* _Assigned task_:
Strip out all images, then restate the data verbatim.

* _Dataset records_:
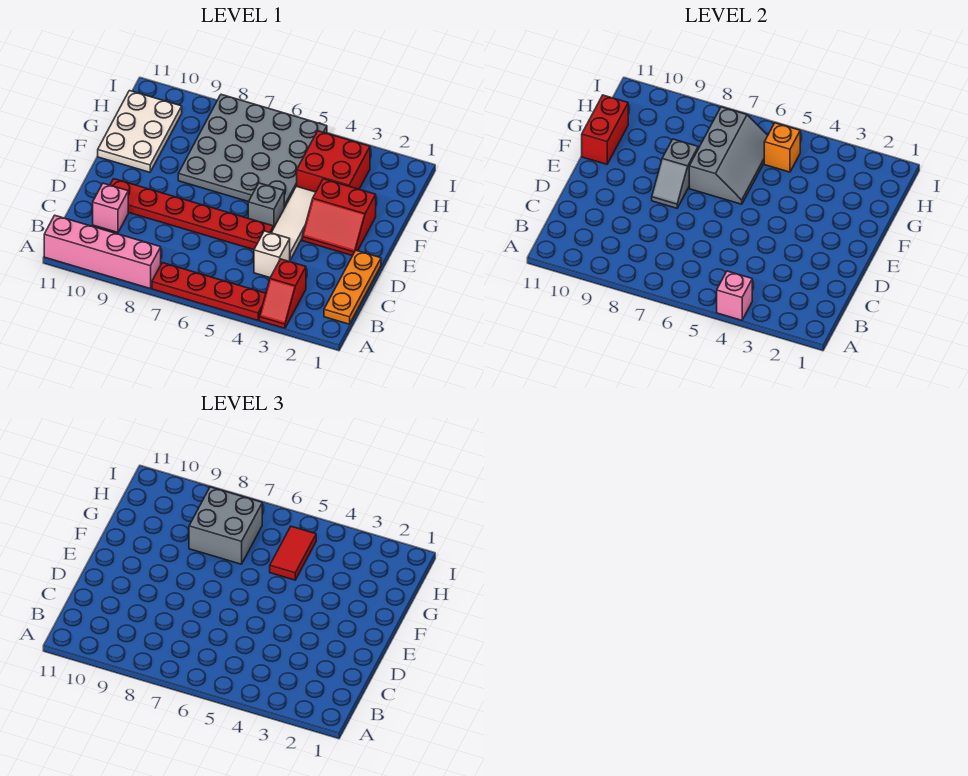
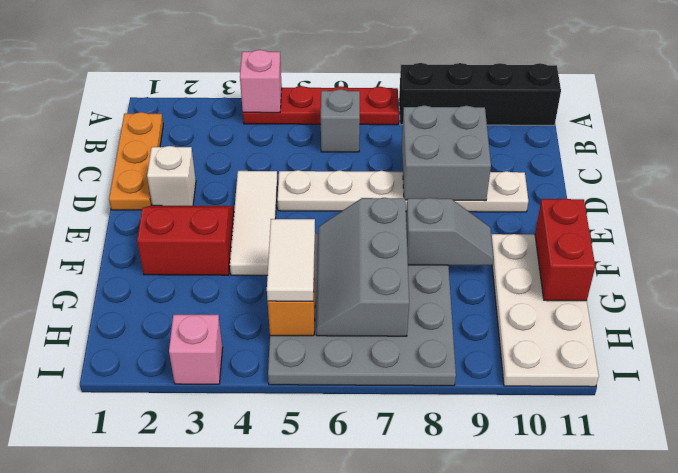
red slope A3:B3 level 1 top B -> none
pink brick A8:A11 level 1 -> black brick A8:A11 level 1
white brick C4 level 1 -> white brick D2 level 1
pink brick C10 level 1 -> pink brick I3 level 1
red plate D5:D10 level 1 -> white plate D5:D10 level 1
grey brick E5 level 1 -> grey brick B6 level 1
grey slope E8:F8 level 2 top F -> grey slope F8:F9 level 2 top 8
white plate F10:H11 level 1 -> white plate F10:I11 level 1
red brick G3:H4 level 1 -> none
red tile G5:H5 level 3 -> white tile G5:H5 level 3
grey brick G7:H8 level 3 -> grey brick C8:D9 level 2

* _Your response_:
red slope A3:B3 level 1 top B -> none
pink brick A8:A11 level 1 -> black brick A8:A11 level 1
white brick C4 level 1 -> white brick D2 level 1
pink brick C10 level 1 -> pink brick I3 level 1
red plate D5:D10 level 1 -> white plate D5:D10 level 1
grey brick E5 level 1 -> grey brick B6 level 1
grey slope E8:F8 level 2 top F -> grey slope F8:F9 level 2 top 8
white plate F10:H11 level 1 -> white plate F10:I11 level 1
red brick G3:H4 level 1 -> none
red tile G5:H5 level 3 -> white tile G5:H5 level 3
grey brick G7:H8 level 3 -> grey brick C8:D9 level 2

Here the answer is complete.